Segment Start: Information shown

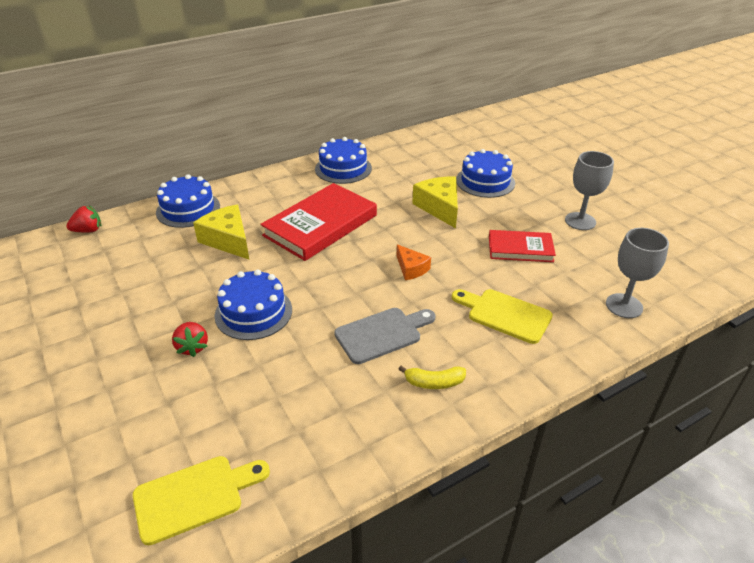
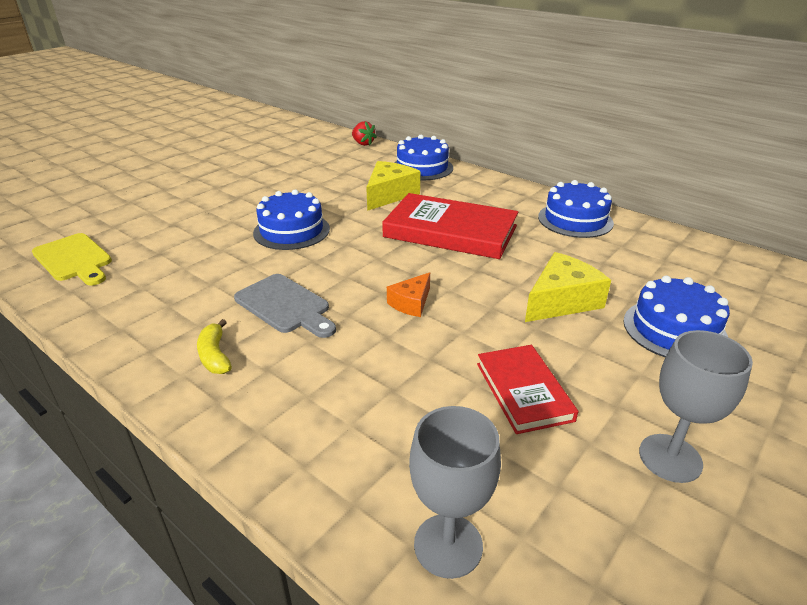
camera: 70 degrees right, 5 degrees down
(192, 347) = (237, 217): red strawberry -> none
(505, 314) = (358, 396): yellow cutting board -> none

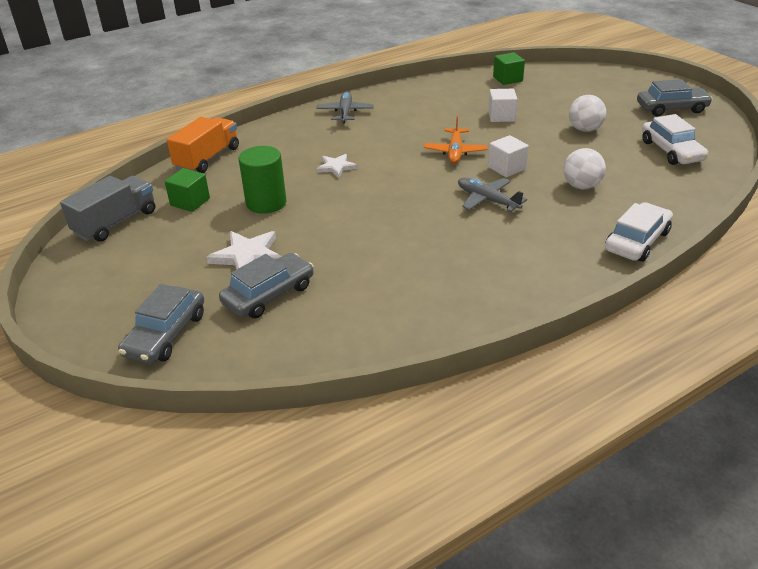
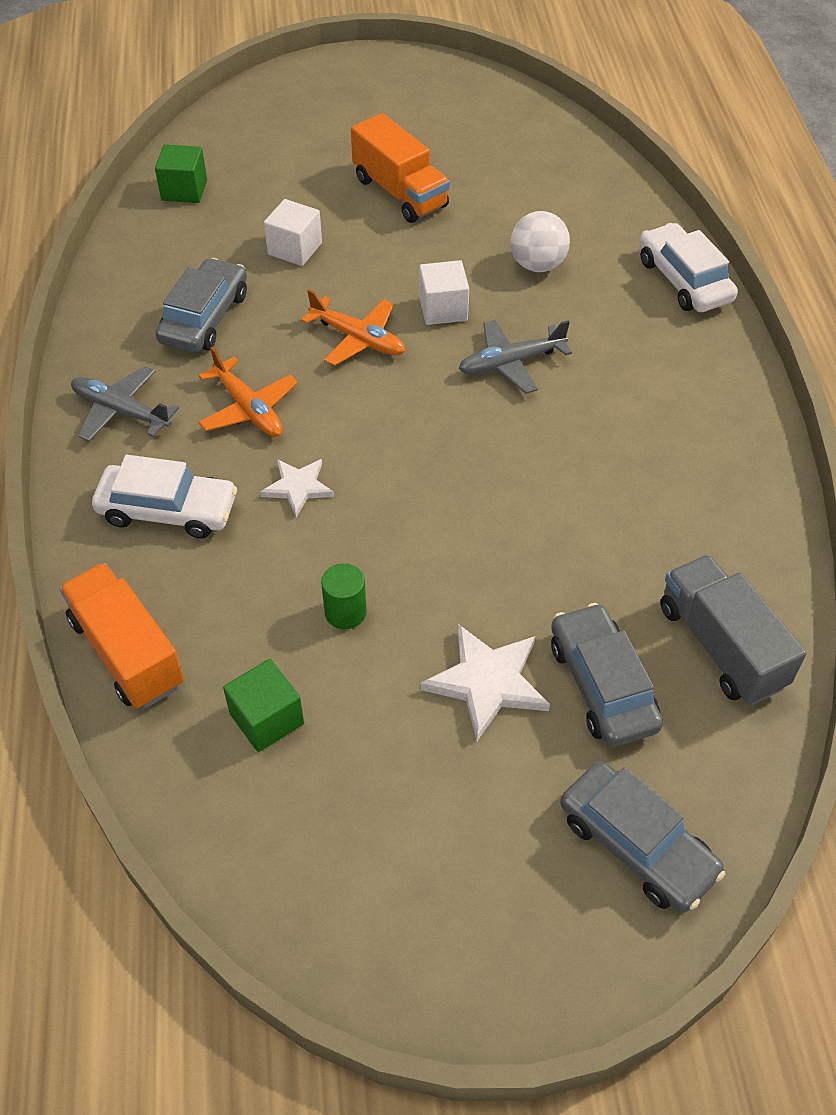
camera: 65 degrees left, 15 degrees up
(116, 222) = (260, 853): grey truck -> grey truck (721, 646)
(266, 203) = (345, 612): green cylinder -> green cylinder, size x0.58
(376, 139) = (248, 408): none -> orange plane
(584, 129) = (400, 193): white ball -> orange truck
(671, 108) = (410, 97): grey car -> grey car (205, 318)
(671, 151) = (512, 152): white car -> white car (168, 510)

Segment End: Information shown

**Aim of the task:**
Scan the data for the string "grey" and copy each line in which it occurs.

**Task response:**
(116, 222) = (260, 853): grey truck -> grey truck (721, 646)
(671, 108) = (410, 97): grey car -> grey car (205, 318)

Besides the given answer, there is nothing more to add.